[Saved entries]
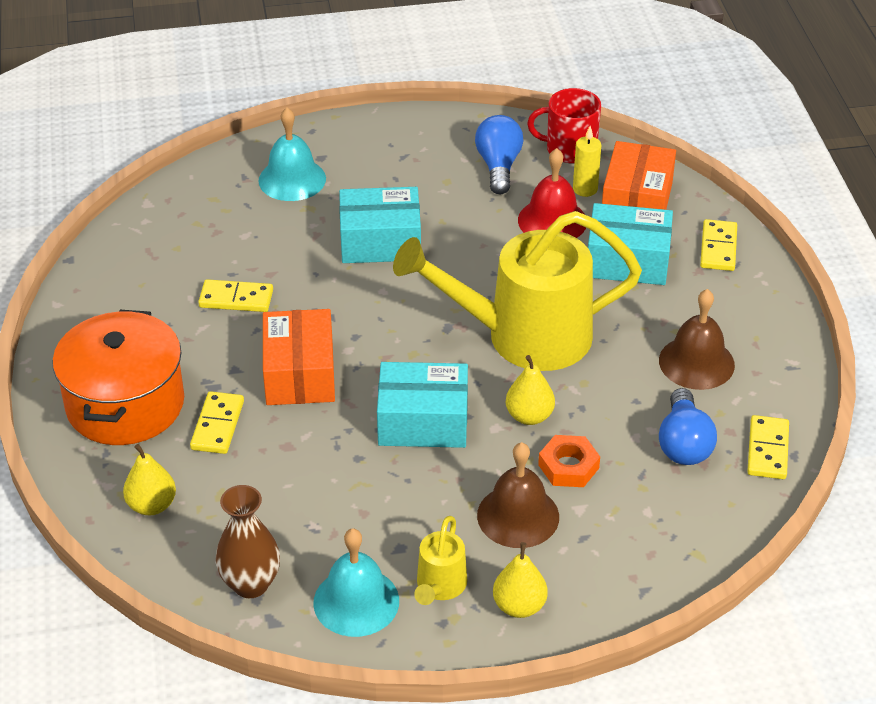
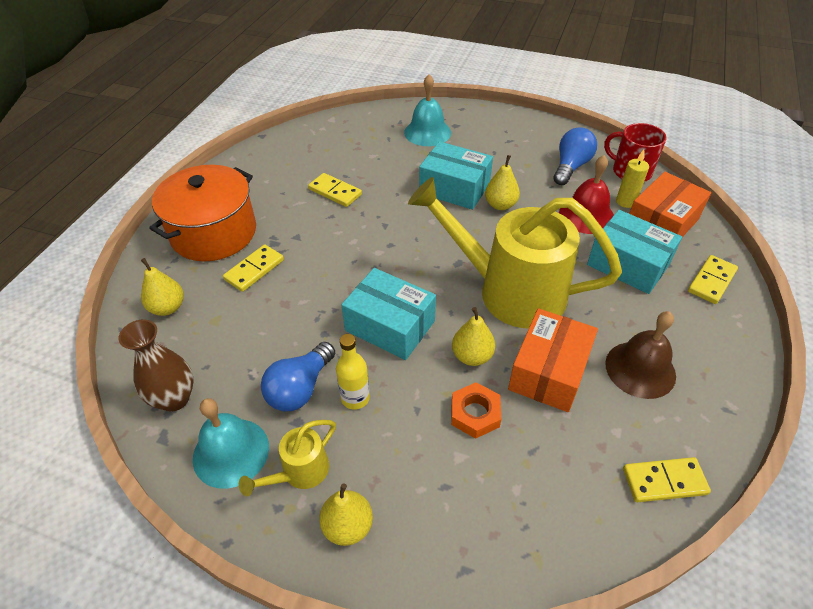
camera: 30 degrees right, 5 degrees up
(300, 373) = (334, 256): orange box -> orange box (549, 371)
(441, 503) = (355, 398): none -> yellow bottle
(448, 243) = (500, 205): none -> yellow pear
(518, 516) = (405, 439): brown bell -> none
(683, 444) = (587, 439): blue light bulb -> blue light bulb (300, 388)
(768, 450) = (664, 481): yellow domino -> yellow domino turned 45 degrees clockwise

■ What this task involves ■
Every line from the one containing "(300, 373) = (334, 256): orange" through the last line of the entries should be output exactly; nothing else belongs in the reply.

■ Output for this exercise ■
(300, 373) = (334, 256): orange box -> orange box (549, 371)
(441, 503) = (355, 398): none -> yellow bottle
(448, 243) = (500, 205): none -> yellow pear
(518, 516) = (405, 439): brown bell -> none
(683, 444) = (587, 439): blue light bulb -> blue light bulb (300, 388)
(768, 450) = (664, 481): yellow domino -> yellow domino turned 45 degrees clockwise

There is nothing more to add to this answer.